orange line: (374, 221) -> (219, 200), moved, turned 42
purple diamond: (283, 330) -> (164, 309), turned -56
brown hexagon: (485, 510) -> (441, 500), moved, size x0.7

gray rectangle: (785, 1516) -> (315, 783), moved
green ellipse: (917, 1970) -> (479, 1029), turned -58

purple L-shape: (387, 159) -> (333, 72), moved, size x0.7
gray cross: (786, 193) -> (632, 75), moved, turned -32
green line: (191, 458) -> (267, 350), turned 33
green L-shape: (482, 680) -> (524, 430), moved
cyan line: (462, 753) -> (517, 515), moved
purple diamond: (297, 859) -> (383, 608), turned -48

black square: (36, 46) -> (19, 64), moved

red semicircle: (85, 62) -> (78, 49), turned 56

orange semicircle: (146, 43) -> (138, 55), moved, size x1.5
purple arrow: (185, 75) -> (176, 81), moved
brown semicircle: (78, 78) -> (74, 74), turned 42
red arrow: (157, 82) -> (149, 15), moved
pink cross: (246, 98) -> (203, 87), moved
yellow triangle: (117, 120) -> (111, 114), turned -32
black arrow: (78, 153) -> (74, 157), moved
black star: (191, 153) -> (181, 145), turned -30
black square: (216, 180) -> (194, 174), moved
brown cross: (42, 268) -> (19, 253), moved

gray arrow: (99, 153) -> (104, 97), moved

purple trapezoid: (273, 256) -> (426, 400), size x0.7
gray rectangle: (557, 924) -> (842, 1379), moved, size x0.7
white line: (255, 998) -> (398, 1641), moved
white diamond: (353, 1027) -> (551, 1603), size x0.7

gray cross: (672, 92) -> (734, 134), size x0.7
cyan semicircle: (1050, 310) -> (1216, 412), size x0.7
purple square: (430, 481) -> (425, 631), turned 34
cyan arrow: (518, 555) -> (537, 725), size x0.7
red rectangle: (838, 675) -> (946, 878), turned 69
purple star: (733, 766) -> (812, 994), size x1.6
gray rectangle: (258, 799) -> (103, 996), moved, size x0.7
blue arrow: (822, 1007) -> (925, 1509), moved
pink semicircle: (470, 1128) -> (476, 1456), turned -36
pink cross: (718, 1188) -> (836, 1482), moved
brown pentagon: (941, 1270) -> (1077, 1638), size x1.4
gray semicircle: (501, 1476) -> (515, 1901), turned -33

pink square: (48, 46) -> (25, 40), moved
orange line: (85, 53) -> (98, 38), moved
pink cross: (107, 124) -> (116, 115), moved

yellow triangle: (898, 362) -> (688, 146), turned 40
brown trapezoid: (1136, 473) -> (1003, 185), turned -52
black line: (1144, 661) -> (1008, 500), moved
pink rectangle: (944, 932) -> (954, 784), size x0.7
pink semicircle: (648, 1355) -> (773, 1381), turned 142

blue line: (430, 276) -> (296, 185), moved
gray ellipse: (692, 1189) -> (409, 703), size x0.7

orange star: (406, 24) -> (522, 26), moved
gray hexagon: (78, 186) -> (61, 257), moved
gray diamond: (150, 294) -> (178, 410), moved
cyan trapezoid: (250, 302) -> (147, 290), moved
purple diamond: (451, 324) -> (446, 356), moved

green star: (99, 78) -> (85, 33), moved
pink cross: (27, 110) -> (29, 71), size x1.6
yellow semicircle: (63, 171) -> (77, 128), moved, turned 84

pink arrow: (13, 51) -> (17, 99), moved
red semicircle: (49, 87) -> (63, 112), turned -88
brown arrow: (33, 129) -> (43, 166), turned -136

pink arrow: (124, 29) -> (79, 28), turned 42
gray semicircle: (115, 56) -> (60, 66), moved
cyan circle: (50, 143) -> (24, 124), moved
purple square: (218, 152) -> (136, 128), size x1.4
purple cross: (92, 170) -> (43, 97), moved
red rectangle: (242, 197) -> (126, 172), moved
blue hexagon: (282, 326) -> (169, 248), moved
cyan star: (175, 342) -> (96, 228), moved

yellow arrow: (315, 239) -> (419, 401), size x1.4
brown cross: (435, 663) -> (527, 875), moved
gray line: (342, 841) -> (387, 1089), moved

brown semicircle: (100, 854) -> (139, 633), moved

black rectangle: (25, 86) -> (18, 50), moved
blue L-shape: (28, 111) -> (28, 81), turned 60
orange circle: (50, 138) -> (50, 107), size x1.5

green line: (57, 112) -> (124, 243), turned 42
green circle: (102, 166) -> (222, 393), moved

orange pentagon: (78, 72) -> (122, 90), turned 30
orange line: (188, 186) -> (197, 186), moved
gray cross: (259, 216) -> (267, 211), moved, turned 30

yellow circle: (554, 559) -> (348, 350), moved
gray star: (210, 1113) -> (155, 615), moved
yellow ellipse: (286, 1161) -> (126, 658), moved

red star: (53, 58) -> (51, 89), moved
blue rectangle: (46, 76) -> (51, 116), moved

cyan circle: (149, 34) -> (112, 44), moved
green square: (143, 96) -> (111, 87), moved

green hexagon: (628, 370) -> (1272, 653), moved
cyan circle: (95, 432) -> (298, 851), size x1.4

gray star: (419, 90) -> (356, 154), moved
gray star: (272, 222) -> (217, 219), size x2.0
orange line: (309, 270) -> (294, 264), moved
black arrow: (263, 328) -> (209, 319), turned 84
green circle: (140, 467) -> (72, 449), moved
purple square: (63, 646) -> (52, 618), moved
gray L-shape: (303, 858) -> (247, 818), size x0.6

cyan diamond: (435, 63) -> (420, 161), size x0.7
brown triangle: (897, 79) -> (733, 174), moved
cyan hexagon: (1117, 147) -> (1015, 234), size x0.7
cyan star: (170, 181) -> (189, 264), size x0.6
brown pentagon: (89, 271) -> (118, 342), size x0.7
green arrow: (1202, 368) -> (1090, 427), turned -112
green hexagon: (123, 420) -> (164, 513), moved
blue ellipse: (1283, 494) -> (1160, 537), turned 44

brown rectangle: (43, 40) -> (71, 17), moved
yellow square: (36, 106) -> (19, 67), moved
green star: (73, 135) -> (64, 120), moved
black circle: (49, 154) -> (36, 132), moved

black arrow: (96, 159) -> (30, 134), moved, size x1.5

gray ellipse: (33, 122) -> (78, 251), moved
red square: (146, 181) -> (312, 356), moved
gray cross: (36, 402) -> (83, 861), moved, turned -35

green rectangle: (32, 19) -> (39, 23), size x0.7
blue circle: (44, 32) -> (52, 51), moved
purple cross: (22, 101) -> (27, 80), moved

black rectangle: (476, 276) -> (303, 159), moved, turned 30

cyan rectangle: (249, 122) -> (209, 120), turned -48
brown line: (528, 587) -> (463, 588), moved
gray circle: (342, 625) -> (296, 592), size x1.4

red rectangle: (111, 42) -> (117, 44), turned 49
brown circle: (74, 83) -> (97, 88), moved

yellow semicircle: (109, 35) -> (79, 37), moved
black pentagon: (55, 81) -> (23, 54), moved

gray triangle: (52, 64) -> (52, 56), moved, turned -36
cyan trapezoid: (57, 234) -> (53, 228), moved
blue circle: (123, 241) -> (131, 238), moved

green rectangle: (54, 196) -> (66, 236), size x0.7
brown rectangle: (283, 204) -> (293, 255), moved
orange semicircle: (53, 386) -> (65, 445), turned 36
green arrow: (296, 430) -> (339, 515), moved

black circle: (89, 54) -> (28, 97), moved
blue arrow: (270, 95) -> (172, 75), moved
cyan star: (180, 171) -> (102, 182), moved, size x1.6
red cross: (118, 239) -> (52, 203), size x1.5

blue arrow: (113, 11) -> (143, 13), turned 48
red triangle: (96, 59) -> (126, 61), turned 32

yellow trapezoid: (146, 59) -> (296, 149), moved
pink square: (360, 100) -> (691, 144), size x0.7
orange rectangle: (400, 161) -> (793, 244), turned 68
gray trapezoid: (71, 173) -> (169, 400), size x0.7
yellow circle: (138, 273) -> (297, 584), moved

- PROBLEM TO WORK ON:
A verbatim version of the complete listing above is to be returned.

- RESULT OF THE EXERCISE:
orange line: (374, 221) -> (219, 200), moved, turned 42
purple diamond: (283, 330) -> (164, 309), turned -56
brown hexagon: (485, 510) -> (441, 500), moved, size x0.7

gray rectangle: (785, 1516) -> (315, 783), moved
green ellipse: (917, 1970) -> (479, 1029), turned -58

purple L-shape: (387, 159) -> (333, 72), moved, size x0.7
gray cross: (786, 193) -> (632, 75), moved, turned -32
green line: (191, 458) -> (267, 350), turned 33
green L-shape: (482, 680) -> (524, 430), moved
cyan line: (462, 753) -> (517, 515), moved
purple diamond: (297, 859) -> (383, 608), turned -48

black square: (36, 46) -> (19, 64), moved

red semicircle: (85, 62) -> (78, 49), turned 56

orange semicircle: (146, 43) -> (138, 55), moved, size x1.5
purple arrow: (185, 75) -> (176, 81), moved
brown semicircle: (78, 78) -> (74, 74), turned 42
red arrow: (157, 82) -> (149, 15), moved
pink cross: (246, 98) -> (203, 87), moved
yellow triangle: (117, 120) -> (111, 114), turned -32
black arrow: (78, 153) -> (74, 157), moved
black star: (191, 153) -> (181, 145), turned -30
black square: (216, 180) -> (194, 174), moved
brown cross: (42, 268) -> (19, 253), moved

gray arrow: (99, 153) -> (104, 97), moved

purple trapezoid: (273, 256) -> (426, 400), size x0.7
gray rectangle: (557, 924) -> (842, 1379), moved, size x0.7
white line: (255, 998) -> (398, 1641), moved
white diamond: (353, 1027) -> (551, 1603), size x0.7

gray cross: (672, 92) -> (734, 134), size x0.7
cyan semicircle: (1050, 310) -> (1216, 412), size x0.7
purple square: (430, 481) -> (425, 631), turned 34
cyan arrow: (518, 555) -> (537, 725), size x0.7
red rectangle: (838, 675) -> (946, 878), turned 69
purple star: (733, 766) -> (812, 994), size x1.6
gray rectangle: (258, 799) -> (103, 996), moved, size x0.7
blue arrow: (822, 1007) -> (925, 1509), moved
pink semicircle: (470, 1128) -> (476, 1456), turned -36
pink cross: (718, 1188) -> (836, 1482), moved
brown pentagon: (941, 1270) -> (1077, 1638), size x1.4
gray semicircle: (501, 1476) -> (515, 1901), turned -33

pink square: (48, 46) -> (25, 40), moved
orange line: (85, 53) -> (98, 38), moved
pink cross: (107, 124) -> (116, 115), moved

yellow triangle: (898, 362) -> (688, 146), turned 40
brown trapezoid: (1136, 473) -> (1003, 185), turned -52
black line: (1144, 661) -> (1008, 500), moved
pink rectangle: (944, 932) -> (954, 784), size x0.7
pink semicircle: (648, 1355) -> (773, 1381), turned 142

blue line: (430, 276) -> (296, 185), moved
gray ellipse: (692, 1189) -> (409, 703), size x0.7

orange star: (406, 24) -> (522, 26), moved
gray hexagon: (78, 186) -> (61, 257), moved
gray diamond: (150, 294) -> (178, 410), moved
cyan trapezoid: (250, 302) -> (147, 290), moved
purple diamond: (451, 324) -> (446, 356), moved

green star: (99, 78) -> (85, 33), moved
pink cross: (27, 110) -> (29, 71), size x1.6
yellow semicircle: (63, 171) -> (77, 128), moved, turned 84

pink arrow: (13, 51) -> (17, 99), moved
red semicircle: (49, 87) -> (63, 112), turned -88
brown arrow: (33, 129) -> (43, 166), turned -136

pink arrow: (124, 29) -> (79, 28), turned 42
gray semicircle: (115, 56) -> (60, 66), moved
cyan circle: (50, 143) -> (24, 124), moved
purple square: (218, 152) -> (136, 128), size x1.4
purple cross: (92, 170) -> (43, 97), moved
red rectangle: (242, 197) -> (126, 172), moved
blue hexagon: (282, 326) -> (169, 248), moved
cyan star: (175, 342) -> (96, 228), moved

yellow arrow: (315, 239) -> (419, 401), size x1.4
brown cross: (435, 663) -> (527, 875), moved
gray line: (342, 841) -> (387, 1089), moved

brown semicircle: (100, 854) -> (139, 633), moved

black rectangle: (25, 86) -> (18, 50), moved
blue L-shape: (28, 111) -> (28, 81), turned 60
orange circle: (50, 138) -> (50, 107), size x1.5

green line: (57, 112) -> (124, 243), turned 42
green circle: (102, 166) -> (222, 393), moved

orange pentagon: (78, 72) -> (122, 90), turned 30
orange line: (188, 186) -> (197, 186), moved
gray cross: (259, 216) -> (267, 211), moved, turned 30

yellow circle: (554, 559) -> (348, 350), moved
gray star: (210, 1113) -> (155, 615), moved
yellow ellipse: (286, 1161) -> (126, 658), moved

red star: (53, 58) -> (51, 89), moved
blue rectangle: (46, 76) -> (51, 116), moved

cyan circle: (149, 34) -> (112, 44), moved
green square: (143, 96) -> (111, 87), moved

green hexagon: (628, 370) -> (1272, 653), moved
cyan circle: (95, 432) -> (298, 851), size x1.4

gray star: (419, 90) -> (356, 154), moved
gray star: (272, 222) -> (217, 219), size x2.0
orange line: (309, 270) -> (294, 264), moved
black arrow: (263, 328) -> (209, 319), turned 84
green circle: (140, 467) -> (72, 449), moved
purple square: (63, 646) -> (52, 618), moved
gray L-shape: (303, 858) -> (247, 818), size x0.6

cyan diamond: (435, 63) -> (420, 161), size x0.7
brown triangle: (897, 79) -> (733, 174), moved
cyan hexagon: (1117, 147) -> (1015, 234), size x0.7
cyan star: (170, 181) -> (189, 264), size x0.6
brown pentagon: (89, 271) -> (118, 342), size x0.7
green arrow: (1202, 368) -> (1090, 427), turned -112
green hexagon: (123, 420) -> (164, 513), moved
blue ellipse: (1283, 494) -> (1160, 537), turned 44

brown rectangle: (43, 40) -> (71, 17), moved
yellow square: (36, 106) -> (19, 67), moved
green star: (73, 135) -> (64, 120), moved
black circle: (49, 154) -> (36, 132), moved

black arrow: (96, 159) -> (30, 134), moved, size x1.5

gray ellipse: (33, 122) -> (78, 251), moved
red square: (146, 181) -> (312, 356), moved
gray cross: (36, 402) -> (83, 861), moved, turned -35

green rectangle: (32, 19) -> (39, 23), size x0.7
blue circle: (44, 32) -> (52, 51), moved
purple cross: (22, 101) -> (27, 80), moved

black rectangle: (476, 276) -> (303, 159), moved, turned 30

cyan rectangle: (249, 122) -> (209, 120), turned -48
brown line: (528, 587) -> (463, 588), moved
gray circle: (342, 625) -> (296, 592), size x1.4

red rectangle: (111, 42) -> (117, 44), turned 49
brown circle: (74, 83) -> (97, 88), moved

yellow semicircle: (109, 35) -> (79, 37), moved
black pentagon: (55, 81) -> (23, 54), moved

gray triangle: (52, 64) -> (52, 56), moved, turned -36
cyan trapezoid: (57, 234) -> (53, 228), moved
blue circle: (123, 241) -> (131, 238), moved

green rectangle: (54, 196) -> (66, 236), size x0.7
brown rectangle: (283, 204) -> (293, 255), moved
orange semicircle: (53, 386) -> (65, 445), turned 36
green arrow: (296, 430) -> (339, 515), moved

black circle: (89, 54) -> (28, 97), moved
blue arrow: (270, 95) -> (172, 75), moved
cyan star: (180, 171) -> (102, 182), moved, size x1.6
red cross: (118, 239) -> (52, 203), size x1.5

blue arrow: (113, 11) -> (143, 13), turned 48
red triangle: (96, 59) -> (126, 61), turned 32

yellow trapezoid: (146, 59) -> (296, 149), moved
pink square: (360, 100) -> (691, 144), size x0.7
orange rectangle: (400, 161) -> (793, 244), turned 68
gray trapezoid: (71, 173) -> (169, 400), size x0.7
yellow circle: (138, 273) -> (297, 584), moved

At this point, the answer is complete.